*** Block opens ***
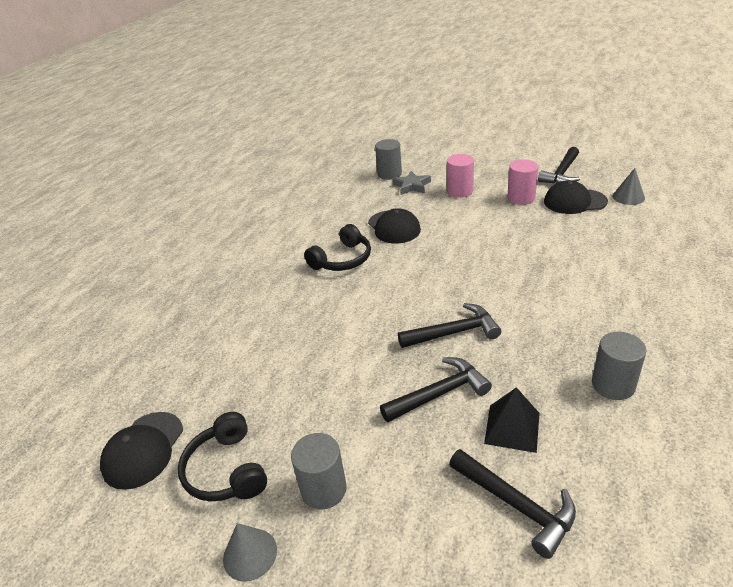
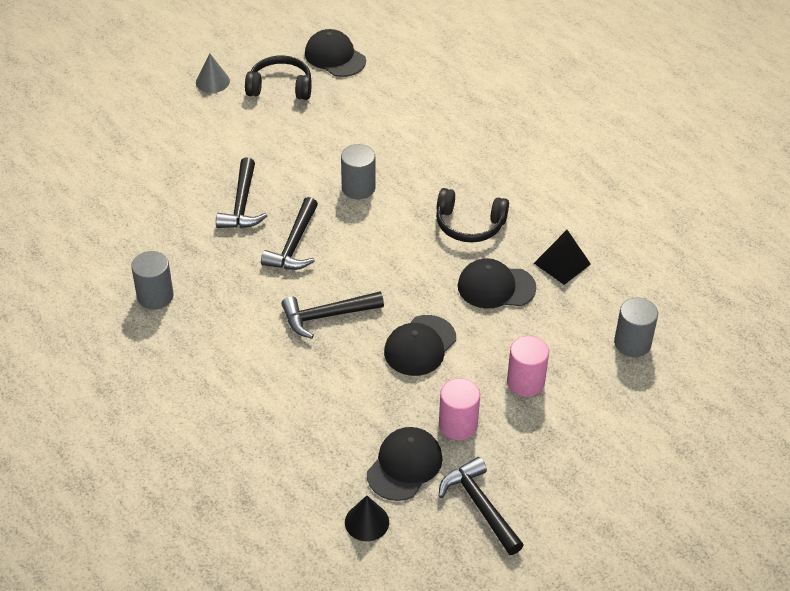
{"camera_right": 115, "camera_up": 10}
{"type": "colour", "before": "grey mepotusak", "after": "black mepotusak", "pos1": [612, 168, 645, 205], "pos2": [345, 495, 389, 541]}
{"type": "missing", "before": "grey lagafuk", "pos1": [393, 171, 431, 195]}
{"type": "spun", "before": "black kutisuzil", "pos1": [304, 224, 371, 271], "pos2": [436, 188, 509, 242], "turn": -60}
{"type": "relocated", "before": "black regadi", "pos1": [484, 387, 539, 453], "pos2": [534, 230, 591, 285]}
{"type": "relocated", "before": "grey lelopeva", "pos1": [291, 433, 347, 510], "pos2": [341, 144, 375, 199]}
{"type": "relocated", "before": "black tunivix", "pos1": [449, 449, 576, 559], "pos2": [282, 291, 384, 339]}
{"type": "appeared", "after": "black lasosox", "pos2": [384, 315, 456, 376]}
*** Block closes ***
> Task description
Exactly as written, return each line above and leave the pictures behind.

> Answer space
{"camera_right": 115, "camera_up": 10}
{"type": "colour", "before": "grey mepotusak", "after": "black mepotusak", "pos1": [612, 168, 645, 205], "pos2": [345, 495, 389, 541]}
{"type": "missing", "before": "grey lagafuk", "pos1": [393, 171, 431, 195]}
{"type": "spun", "before": "black kutisuzil", "pos1": [304, 224, 371, 271], "pos2": [436, 188, 509, 242], "turn": -60}
{"type": "relocated", "before": "black regadi", "pos1": [484, 387, 539, 453], "pos2": [534, 230, 591, 285]}
{"type": "relocated", "before": "grey lelopeva", "pos1": [291, 433, 347, 510], "pos2": [341, 144, 375, 199]}
{"type": "relocated", "before": "black tunivix", "pos1": [449, 449, 576, 559], "pos2": [282, 291, 384, 339]}
{"type": "appeared", "after": "black lasosox", "pos2": [384, 315, 456, 376]}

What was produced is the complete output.